**Activity:** Without any images, write the listing below out word for word.

**Task material:**
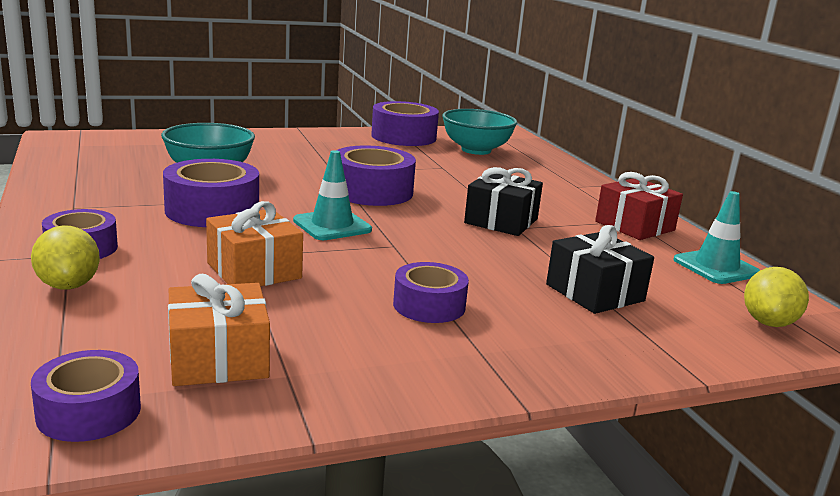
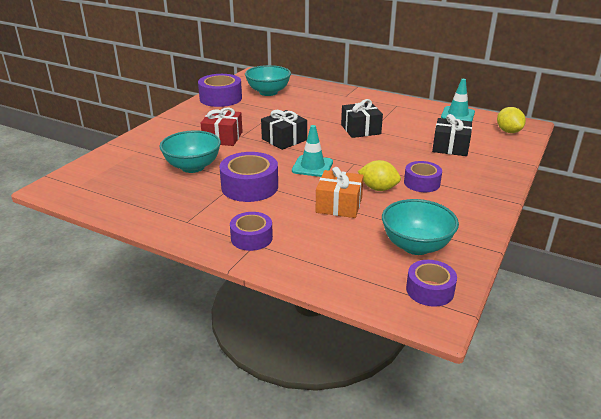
camera: 40 degrees left, 10 degrees up
yellow lemon [31,225,100,290] -> yellow lemon moved to [358,160,401,191]
orange gift [168,274,270,386] -> turquoise bowl [382,199,459,255]
purple tape [336,146,416,206] -> black gift [261,110,307,150]
red gift [595,172,683,240] -> red gift moved to [201,107,243,146]

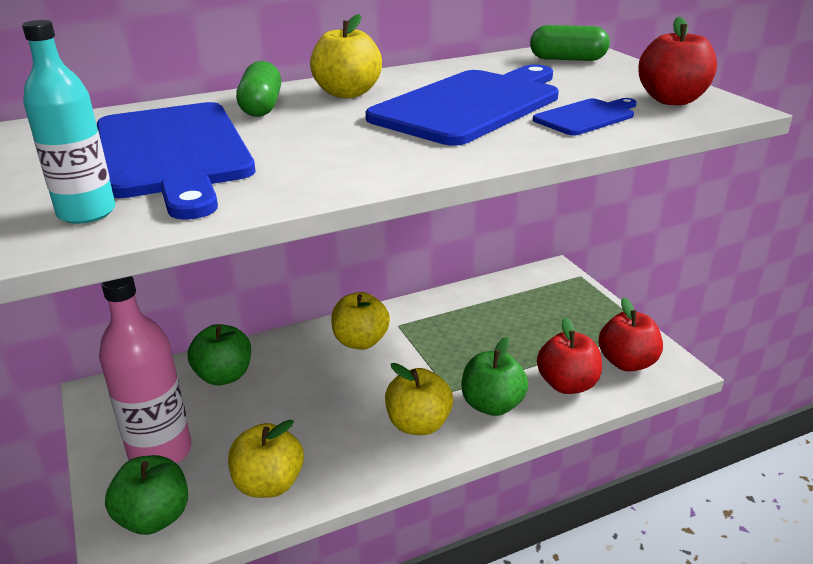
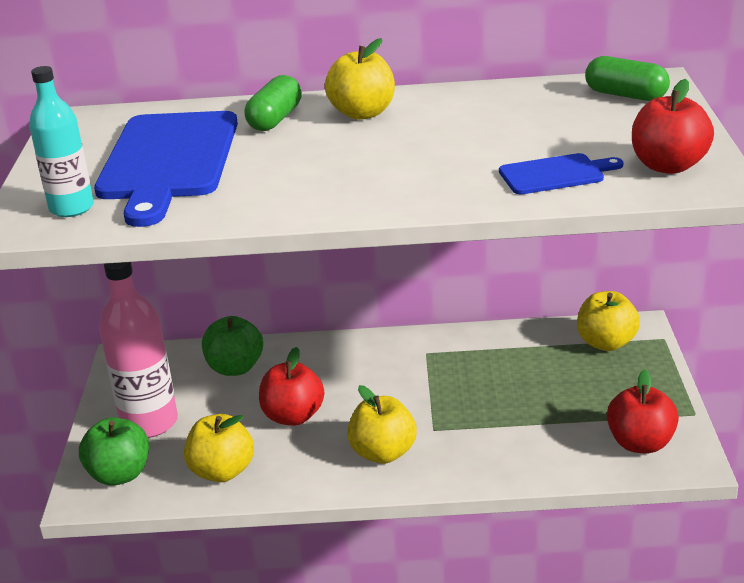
camera: 25 degrees right, 0 degrees up
yellow apple [331,292,390,349] -> yellow apple moved to [577,291,640,351]
blue cutting board [366,65,559,146] -> none
green apple [461,337,528,416] -> none
red apple [537,317,602,394] -> red apple moved to [259,347,324,426]

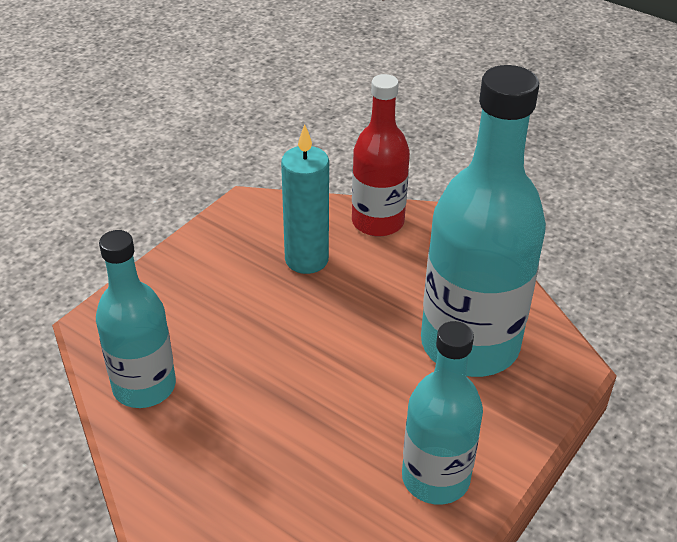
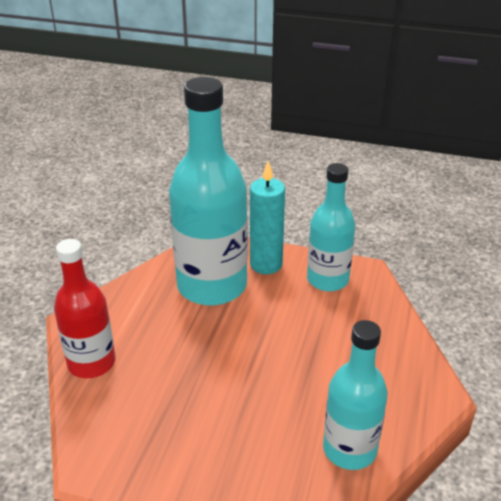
camera: 110 degrees left, 5 degrees down
turquoise candle [281,124,329,274] -> turquoise candle moved to [250,161,285,274]

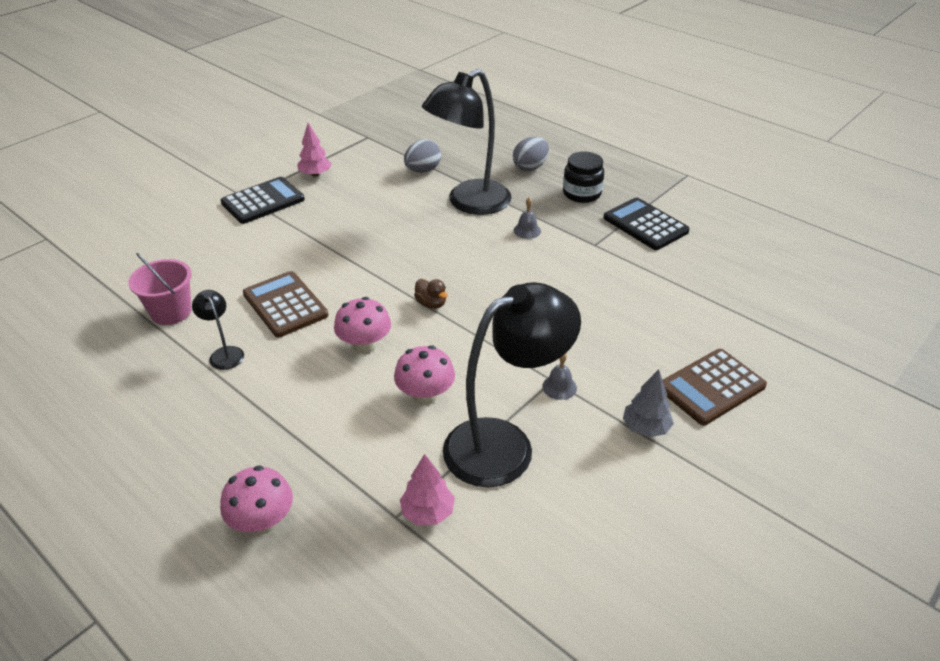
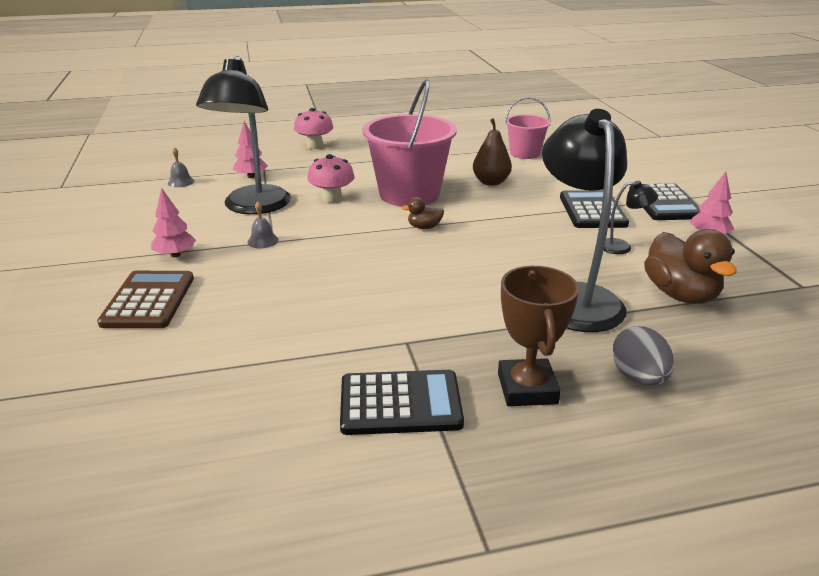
camera: 125 degrees right, 10 degrees down
black lamp [192,290,244,370] -> black lamp moved to [603,181,658,254]
brown calculator [243,271,328,338] -> brown pear [473,118,512,186]
pink mushroom [334,297,391,354] -> pink bucket [362,79,457,207]
grey egg [404,139,441,173] -> brown duck [644,229,737,304]
grey bell [513,197,541,239] -> grey bell moved to [168,147,194,187]
black jar [563,151,604,203] -> brown trophy [498,266,579,406]
grey tree [623,369,674,437] -> pink tree [151,188,196,257]
none -> black calculator [560,190,629,228]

**Task answer:**
camera: 40 degrees left, 10 degrees up
yellow lemon [31,225,100,290] -> yellow lemon moved to [358,160,401,191]
orange gift [168,274,270,386] -> turquoise bowl [382,199,459,255]
purple tape [336,146,416,206] -> black gift [261,110,307,150]
red gift [595,172,683,240] -> red gift moved to [201,107,243,146]

camera: 25 degrees right, 0 degrees up
yellow apple [331,292,390,349] -> yellow apple moved to [577,291,640,351]
blue cutting board [366,65,559,146] -> none
green apple [461,337,528,416] -> none
red apple [537,317,602,394] -> red apple moved to [259,347,324,426]

camera: 110 degrees left, 5 degrees down
turquoise candle [281,124,329,274] -> turquoise candle moved to [250,161,285,274]

camera: 125 degrees right, 10 degrees down
black lamp [192,290,244,370] -> black lamp moved to [603,181,658,254]
brown calculator [243,271,328,338] -> brown pear [473,118,512,186]
pink mushroom [334,297,391,354] -> pink bucket [362,79,457,207]
grey egg [404,139,441,173] -> brown duck [644,229,737,304]
grey bell [513,197,541,239] -> grey bell moved to [168,147,194,187]
black jar [563,151,604,203] -> brown trophy [498,266,579,406]
grey tree [623,369,674,437] -> pink tree [151,188,196,257]
none -> black calculator [560,190,629,228]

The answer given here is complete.